Input material:
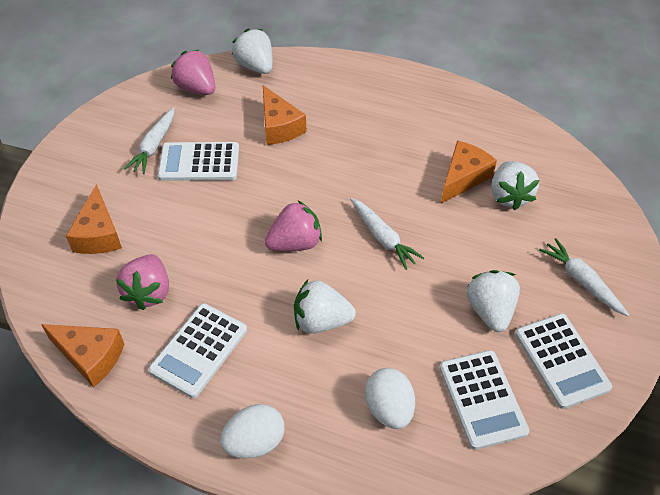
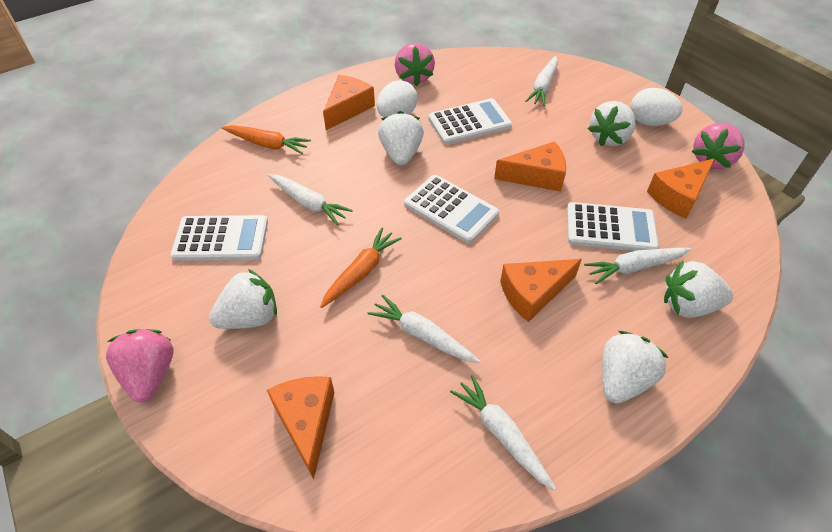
orange carrot: 0 -> 2
orange cheese: 4 -> 5
white carrot: 3 -> 5
white strawberry: 4 -> 5

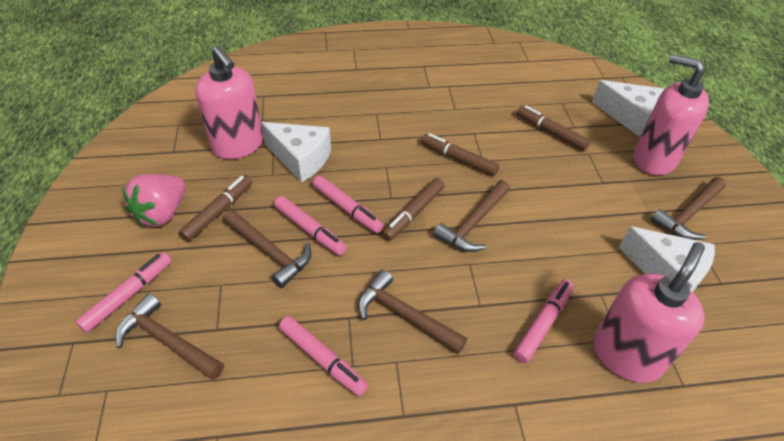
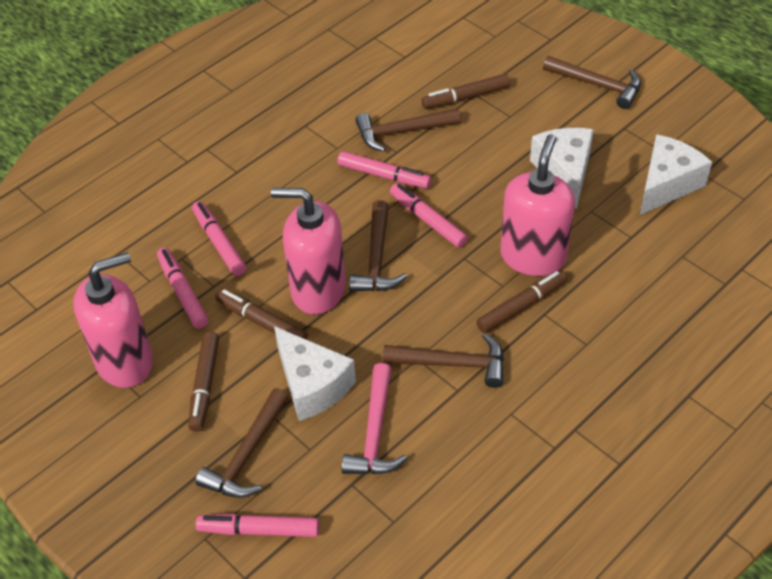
pink hammer: 0 -> 1
pink strawberry: 1 -> 0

What the task requires:
Exclude all pictures and reproduce exactly the lines from the one containing "white carrot: 3 -> 5" through the final line of the entries above.

Response to the task:
white carrot: 3 -> 5
white strawberry: 4 -> 5

pink hammer: 0 -> 1
pink strawberry: 1 -> 0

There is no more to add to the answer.